__WHAT IS REQUIRED__.
Nothing but the exact lines from the one containing "shelving: (149, 272) -> (302, 152), moved" through the last line of the records below belongs in your answer.

───

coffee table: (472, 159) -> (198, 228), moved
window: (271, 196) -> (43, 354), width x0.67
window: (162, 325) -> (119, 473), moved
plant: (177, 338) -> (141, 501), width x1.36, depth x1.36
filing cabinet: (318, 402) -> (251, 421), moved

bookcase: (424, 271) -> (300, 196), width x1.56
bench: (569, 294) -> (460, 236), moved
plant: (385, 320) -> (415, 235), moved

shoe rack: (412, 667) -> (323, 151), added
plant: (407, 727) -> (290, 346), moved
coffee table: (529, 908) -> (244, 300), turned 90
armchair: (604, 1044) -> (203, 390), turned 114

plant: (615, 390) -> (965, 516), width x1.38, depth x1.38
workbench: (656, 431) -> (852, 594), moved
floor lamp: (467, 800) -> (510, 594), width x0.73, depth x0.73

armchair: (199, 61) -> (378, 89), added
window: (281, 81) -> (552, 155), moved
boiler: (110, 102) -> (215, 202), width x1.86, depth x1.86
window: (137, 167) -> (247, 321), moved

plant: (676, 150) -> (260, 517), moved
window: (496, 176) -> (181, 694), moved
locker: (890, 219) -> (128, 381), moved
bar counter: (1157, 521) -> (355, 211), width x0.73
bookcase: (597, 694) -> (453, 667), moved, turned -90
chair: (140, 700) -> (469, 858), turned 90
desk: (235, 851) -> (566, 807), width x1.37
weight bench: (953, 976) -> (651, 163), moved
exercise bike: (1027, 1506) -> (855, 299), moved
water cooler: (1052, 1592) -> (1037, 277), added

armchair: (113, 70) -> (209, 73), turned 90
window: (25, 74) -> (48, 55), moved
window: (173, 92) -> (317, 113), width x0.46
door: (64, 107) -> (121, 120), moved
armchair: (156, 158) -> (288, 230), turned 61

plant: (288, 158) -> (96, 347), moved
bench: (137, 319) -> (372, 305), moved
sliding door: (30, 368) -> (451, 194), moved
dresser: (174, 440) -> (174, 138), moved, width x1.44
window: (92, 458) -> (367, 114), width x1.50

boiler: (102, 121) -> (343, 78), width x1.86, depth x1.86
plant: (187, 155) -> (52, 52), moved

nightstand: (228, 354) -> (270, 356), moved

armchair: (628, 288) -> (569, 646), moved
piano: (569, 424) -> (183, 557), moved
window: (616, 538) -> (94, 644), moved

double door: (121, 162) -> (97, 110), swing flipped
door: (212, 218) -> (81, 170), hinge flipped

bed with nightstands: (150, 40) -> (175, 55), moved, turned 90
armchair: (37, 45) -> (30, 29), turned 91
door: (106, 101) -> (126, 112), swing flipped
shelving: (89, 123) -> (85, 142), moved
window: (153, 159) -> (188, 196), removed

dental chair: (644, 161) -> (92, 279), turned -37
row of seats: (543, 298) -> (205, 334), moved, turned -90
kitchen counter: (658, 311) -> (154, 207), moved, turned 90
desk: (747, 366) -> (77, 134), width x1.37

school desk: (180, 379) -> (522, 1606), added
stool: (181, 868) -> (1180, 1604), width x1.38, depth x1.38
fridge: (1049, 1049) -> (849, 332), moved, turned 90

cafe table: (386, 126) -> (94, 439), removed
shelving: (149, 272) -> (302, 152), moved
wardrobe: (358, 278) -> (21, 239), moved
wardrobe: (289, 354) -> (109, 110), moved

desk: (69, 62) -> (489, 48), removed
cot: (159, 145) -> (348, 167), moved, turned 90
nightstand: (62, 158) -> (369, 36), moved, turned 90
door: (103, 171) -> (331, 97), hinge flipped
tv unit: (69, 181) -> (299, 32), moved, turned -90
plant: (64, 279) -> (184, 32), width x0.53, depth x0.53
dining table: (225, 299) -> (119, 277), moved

───

__ANSWER BOX__.
shelving: (149, 272) -> (302, 152), moved
wardrobe: (358, 278) -> (21, 239), moved
wardrobe: (289, 354) -> (109, 110), moved

desk: (69, 62) -> (489, 48), removed
cot: (159, 145) -> (348, 167), moved, turned 90
nightstand: (62, 158) -> (369, 36), moved, turned 90
door: (103, 171) -> (331, 97), hinge flipped
tv unit: (69, 181) -> (299, 32), moved, turned -90
plant: (64, 279) -> (184, 32), width x0.53, depth x0.53
dining table: (225, 299) -> (119, 277), moved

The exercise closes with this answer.